_HOW TO COMPLETE THIS TASK_.
Each record needs to be transcribed exactly.

*** MATERIAL FOR THIS TASK

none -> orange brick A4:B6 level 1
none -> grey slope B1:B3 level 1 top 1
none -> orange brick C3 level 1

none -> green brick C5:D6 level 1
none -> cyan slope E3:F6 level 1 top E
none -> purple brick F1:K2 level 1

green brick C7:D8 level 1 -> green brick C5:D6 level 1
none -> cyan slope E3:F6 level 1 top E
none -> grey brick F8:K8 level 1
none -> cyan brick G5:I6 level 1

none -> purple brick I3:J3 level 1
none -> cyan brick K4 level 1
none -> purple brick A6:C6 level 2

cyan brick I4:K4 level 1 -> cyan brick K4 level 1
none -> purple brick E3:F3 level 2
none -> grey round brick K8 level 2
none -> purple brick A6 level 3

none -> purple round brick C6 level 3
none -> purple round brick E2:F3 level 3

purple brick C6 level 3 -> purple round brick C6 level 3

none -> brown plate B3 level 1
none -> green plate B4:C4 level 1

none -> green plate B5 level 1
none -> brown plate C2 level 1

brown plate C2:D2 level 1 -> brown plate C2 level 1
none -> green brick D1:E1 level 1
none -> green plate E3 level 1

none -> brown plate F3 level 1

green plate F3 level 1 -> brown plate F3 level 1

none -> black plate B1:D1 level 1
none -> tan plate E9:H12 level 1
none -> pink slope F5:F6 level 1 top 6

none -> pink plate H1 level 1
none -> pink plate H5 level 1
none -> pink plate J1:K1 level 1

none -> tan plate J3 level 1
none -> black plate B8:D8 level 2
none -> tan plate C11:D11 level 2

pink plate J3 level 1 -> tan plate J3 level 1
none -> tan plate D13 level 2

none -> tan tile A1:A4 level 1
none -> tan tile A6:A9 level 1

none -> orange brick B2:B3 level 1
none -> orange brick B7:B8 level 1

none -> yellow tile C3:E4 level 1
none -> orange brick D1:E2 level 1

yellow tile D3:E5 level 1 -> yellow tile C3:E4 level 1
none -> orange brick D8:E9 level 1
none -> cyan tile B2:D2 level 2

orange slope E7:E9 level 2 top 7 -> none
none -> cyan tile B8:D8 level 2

******

_WORKED SOLUTION_.
none -> orange brick A4:B6 level 1
none -> grey slope B1:B3 level 1 top 1
none -> orange brick C3 level 1

none -> green brick C5:D6 level 1
none -> cyan slope E3:F6 level 1 top E
none -> purple brick F1:K2 level 1

green brick C7:D8 level 1 -> green brick C5:D6 level 1
none -> cyan slope E3:F6 level 1 top E
none -> grey brick F8:K8 level 1
none -> cyan brick G5:I6 level 1

none -> purple brick I3:J3 level 1
none -> cyan brick K4 level 1
none -> purple brick A6:C6 level 2

cyan brick I4:K4 level 1 -> cyan brick K4 level 1
none -> purple brick E3:F3 level 2
none -> grey round brick K8 level 2
none -> purple brick A6 level 3

none -> purple round brick C6 level 3
none -> purple round brick E2:F3 level 3

purple brick C6 level 3 -> purple round brick C6 level 3

none -> brown plate B3 level 1
none -> green plate B4:C4 level 1

none -> green plate B5 level 1
none -> brown plate C2 level 1

brown plate C2:D2 level 1 -> brown plate C2 level 1
none -> green brick D1:E1 level 1
none -> green plate E3 level 1

none -> brown plate F3 level 1

green plate F3 level 1 -> brown plate F3 level 1

none -> black plate B1:D1 level 1
none -> tan plate E9:H12 level 1
none -> pink slope F5:F6 level 1 top 6

none -> pink plate H1 level 1
none -> pink plate H5 level 1
none -> pink plate J1:K1 level 1

none -> tan plate J3 level 1
none -> black plate B8:D8 level 2
none -> tan plate C11:D11 level 2

pink plate J3 level 1 -> tan plate J3 level 1
none -> tan plate D13 level 2

none -> tan tile A1:A4 level 1
none -> tan tile A6:A9 level 1

none -> orange brick B2:B3 level 1
none -> orange brick B7:B8 level 1

none -> yellow tile C3:E4 level 1
none -> orange brick D1:E2 level 1

yellow tile D3:E5 level 1 -> yellow tile C3:E4 level 1
none -> orange brick D8:E9 level 1
none -> cyan tile B2:D2 level 2

orange slope E7:E9 level 2 top 7 -> none
none -> cyan tile B8:D8 level 2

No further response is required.